(Before-and-after object listings)
━━━━━━
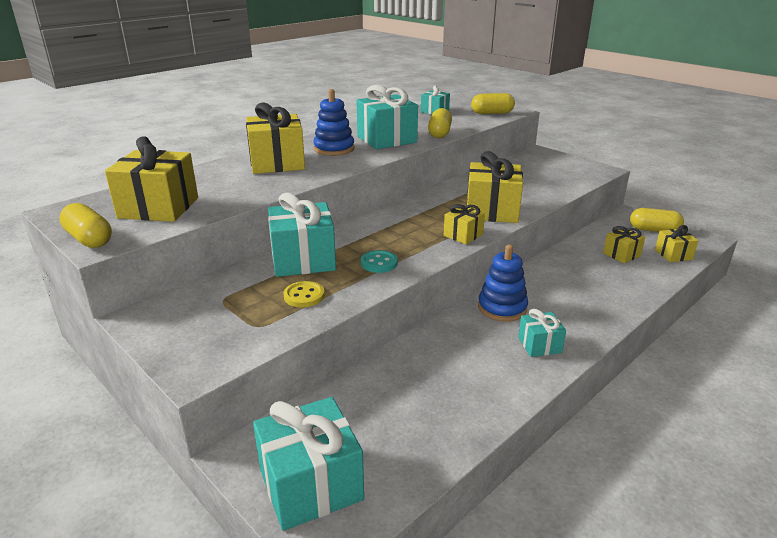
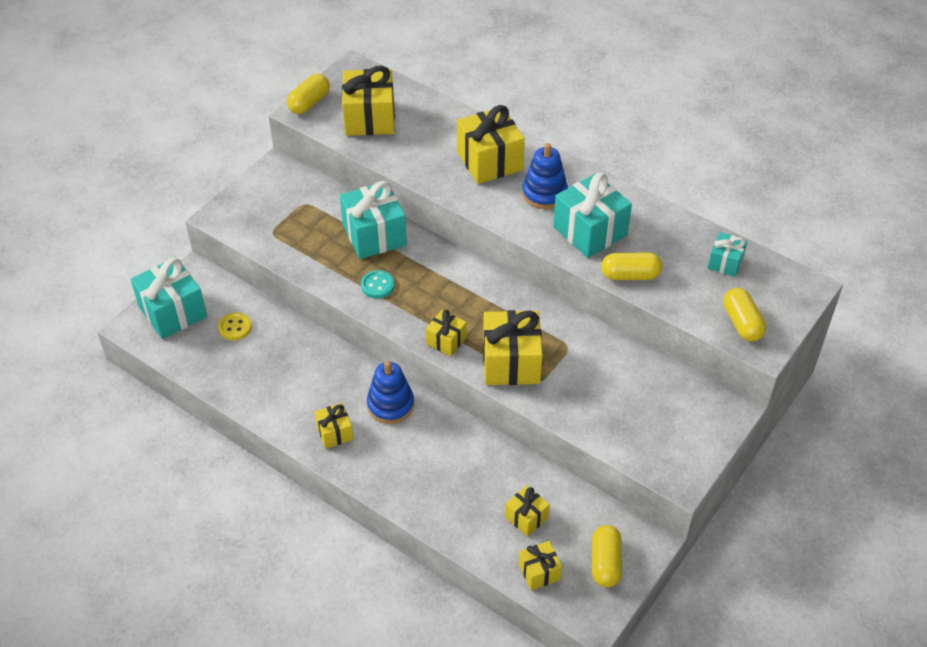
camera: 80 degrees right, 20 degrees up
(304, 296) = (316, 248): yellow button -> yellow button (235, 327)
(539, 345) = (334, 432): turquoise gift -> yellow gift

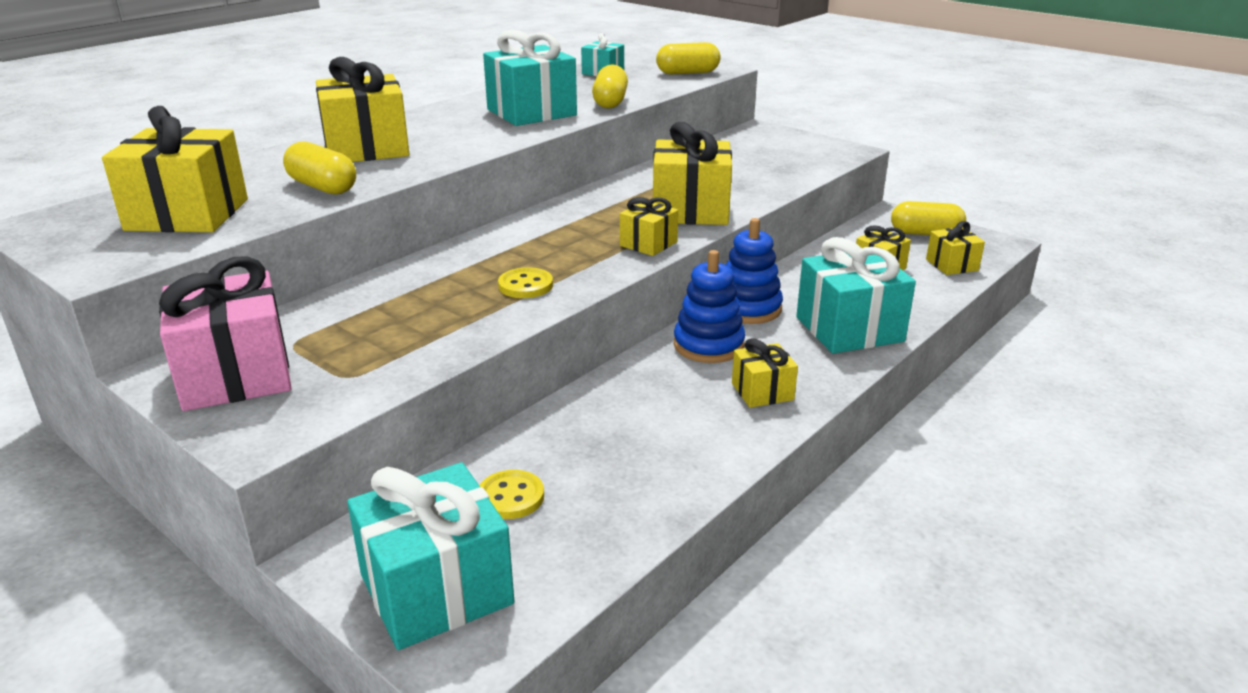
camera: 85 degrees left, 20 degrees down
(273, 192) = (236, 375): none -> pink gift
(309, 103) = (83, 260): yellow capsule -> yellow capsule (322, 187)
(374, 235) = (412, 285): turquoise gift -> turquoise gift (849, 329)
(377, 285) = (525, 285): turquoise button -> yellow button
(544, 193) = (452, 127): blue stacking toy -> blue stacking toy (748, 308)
━━━━━━
Lines containing the word "degrees" are to be pulled from the records and copied.

Task response —
camera: 80 degrees right, 20 degrees up
camera: 85 degrees left, 20 degrees down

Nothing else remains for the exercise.